◆ Objective
Nothing may be dropped or altered: reproduce all the data.

(Stored dataset items)
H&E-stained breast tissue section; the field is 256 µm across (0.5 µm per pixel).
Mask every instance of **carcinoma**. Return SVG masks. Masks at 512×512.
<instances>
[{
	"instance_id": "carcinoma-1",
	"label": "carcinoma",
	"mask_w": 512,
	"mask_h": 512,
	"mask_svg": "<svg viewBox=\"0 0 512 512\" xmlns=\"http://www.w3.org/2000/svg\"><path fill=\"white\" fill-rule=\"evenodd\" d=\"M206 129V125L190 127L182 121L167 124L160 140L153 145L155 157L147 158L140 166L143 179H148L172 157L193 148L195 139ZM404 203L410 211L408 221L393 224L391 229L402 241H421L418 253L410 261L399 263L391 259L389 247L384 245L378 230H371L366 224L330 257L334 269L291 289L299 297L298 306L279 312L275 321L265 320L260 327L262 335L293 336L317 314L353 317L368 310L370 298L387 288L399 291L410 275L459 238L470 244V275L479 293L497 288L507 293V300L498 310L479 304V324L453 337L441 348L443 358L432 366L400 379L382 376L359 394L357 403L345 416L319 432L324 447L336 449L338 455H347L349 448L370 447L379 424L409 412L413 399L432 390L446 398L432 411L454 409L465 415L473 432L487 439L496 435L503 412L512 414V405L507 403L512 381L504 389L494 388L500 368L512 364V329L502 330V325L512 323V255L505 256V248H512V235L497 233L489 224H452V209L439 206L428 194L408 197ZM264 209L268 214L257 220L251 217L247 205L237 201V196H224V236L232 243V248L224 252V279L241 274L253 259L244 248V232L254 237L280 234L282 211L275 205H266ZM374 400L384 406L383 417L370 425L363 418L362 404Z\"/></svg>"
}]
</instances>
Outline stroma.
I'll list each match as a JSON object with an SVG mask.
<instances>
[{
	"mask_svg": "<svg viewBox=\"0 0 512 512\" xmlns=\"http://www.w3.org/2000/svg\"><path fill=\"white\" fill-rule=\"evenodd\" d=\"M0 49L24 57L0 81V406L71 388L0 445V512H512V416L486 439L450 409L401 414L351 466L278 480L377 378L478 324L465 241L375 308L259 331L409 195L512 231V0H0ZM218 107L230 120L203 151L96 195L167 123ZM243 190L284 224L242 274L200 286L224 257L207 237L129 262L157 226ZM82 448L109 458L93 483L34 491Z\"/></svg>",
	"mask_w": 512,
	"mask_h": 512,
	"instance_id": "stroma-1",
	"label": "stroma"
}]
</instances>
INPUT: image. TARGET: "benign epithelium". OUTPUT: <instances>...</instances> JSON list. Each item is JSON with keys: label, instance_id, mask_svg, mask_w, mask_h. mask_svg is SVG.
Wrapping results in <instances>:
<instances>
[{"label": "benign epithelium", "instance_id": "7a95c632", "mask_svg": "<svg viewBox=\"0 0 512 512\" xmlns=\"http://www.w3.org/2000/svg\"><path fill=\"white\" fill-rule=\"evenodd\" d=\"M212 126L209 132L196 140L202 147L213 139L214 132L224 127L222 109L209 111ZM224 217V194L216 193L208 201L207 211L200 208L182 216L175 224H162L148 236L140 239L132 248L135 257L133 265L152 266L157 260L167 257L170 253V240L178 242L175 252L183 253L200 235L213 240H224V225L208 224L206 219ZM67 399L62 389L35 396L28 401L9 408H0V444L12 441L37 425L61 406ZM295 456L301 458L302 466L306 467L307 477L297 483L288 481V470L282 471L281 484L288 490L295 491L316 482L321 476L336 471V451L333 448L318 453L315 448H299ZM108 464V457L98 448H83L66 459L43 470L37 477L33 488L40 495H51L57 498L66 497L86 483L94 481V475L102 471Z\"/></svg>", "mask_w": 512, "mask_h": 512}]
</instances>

◆ Answer to the problem
H&E-stained breast tissue section; the field is 256 µm across (0.5 µm per pixel).
Mask every instance of **carcinoma**. Return SVG masks. Masks at 512×512.
<instances>
[{
	"instance_id": "carcinoma-1",
	"label": "carcinoma",
	"mask_w": 512,
	"mask_h": 512,
	"mask_svg": "<svg viewBox=\"0 0 512 512\" xmlns=\"http://www.w3.org/2000/svg\"><path fill=\"white\" fill-rule=\"evenodd\" d=\"M206 129V125L190 127L182 121L167 124L160 140L153 145L155 157L147 158L140 166L143 179H148L172 157L193 148L195 139ZM404 203L410 211L408 221L393 224L391 229L402 241H421L418 253L410 261L399 263L391 259L389 247L384 245L378 230H371L366 224L330 257L334 269L291 289L299 297L298 306L279 312L275 321L265 320L260 327L262 335L293 336L317 314L353 317L368 310L370 298L387 288L399 291L410 275L459 238L470 244V275L479 293L497 288L507 293V300L498 310L479 304V324L453 337L441 348L443 358L432 366L400 379L382 376L359 394L357 403L345 416L319 432L324 447L336 449L338 455H347L349 448L370 447L379 424L409 412L413 399L432 390L446 398L432 411L454 409L465 415L473 432L487 439L496 435L503 412L512 414V405L507 403L512 381L504 389L494 388L500 368L512 364V329L502 330V325L512 323V255L505 256V248H512V235L497 233L489 224H452V209L439 206L428 194L408 197ZM264 209L268 214L257 220L251 217L247 205L237 201V196H224V236L232 243V248L224 252V279L241 274L253 259L244 248V232L254 237L280 234L282 211L275 205H266ZM374 400L384 406L383 417L370 425L363 418L362 404Z\"/></svg>"
}]
</instances>
Outline stroma.
I'll list each match as a JSON object with an SVG mask.
<instances>
[{
	"mask_svg": "<svg viewBox=\"0 0 512 512\" xmlns=\"http://www.w3.org/2000/svg\"><path fill=\"white\" fill-rule=\"evenodd\" d=\"M0 49L24 57L0 81V406L71 388L0 445V512H512V416L486 439L450 409L401 414L351 466L278 480L377 378L478 324L465 241L375 308L259 331L409 195L512 231V0H0ZM218 107L230 120L203 151L96 195L167 123ZM243 190L284 224L242 274L200 286L224 257L207 237L129 262L157 226ZM82 448L109 458L93 483L34 491Z\"/></svg>",
	"mask_w": 512,
	"mask_h": 512,
	"instance_id": "stroma-1",
	"label": "stroma"
}]
</instances>
INPUT: image. TARGET: "benign epithelium". OUTPUT: <instances>...</instances> JSON list. Each item is JSON with keys: label, instance_id, mask_svg, mask_w, mask_h. mask_svg is SVG.
Wrapping results in <instances>:
<instances>
[{"label": "benign epithelium", "instance_id": "7a95c632", "mask_svg": "<svg viewBox=\"0 0 512 512\" xmlns=\"http://www.w3.org/2000/svg\"><path fill=\"white\" fill-rule=\"evenodd\" d=\"M212 126L209 132L196 140L202 147L213 139L214 132L224 127L222 109L209 111ZM224 217V194L216 193L208 201L207 211L200 208L182 216L175 224H162L148 236L140 239L132 248L135 257L133 265L152 266L157 260L167 257L170 253V240L178 242L175 252L183 253L200 235L213 240H224V225L208 224L206 219ZM67 399L62 389L35 396L28 401L9 408H0V444L12 441L37 425L61 406ZM295 456L301 458L302 466L306 467L307 477L297 483L288 481V470L282 471L281 484L288 490L295 491L316 482L321 476L336 471V451L333 448L318 453L315 448H299ZM108 464V457L98 448H83L66 459L43 470L37 477L33 488L40 495H51L57 498L66 497L86 483L94 481V475L102 471Z\"/></svg>", "mask_w": 512, "mask_h": 512}]
</instances>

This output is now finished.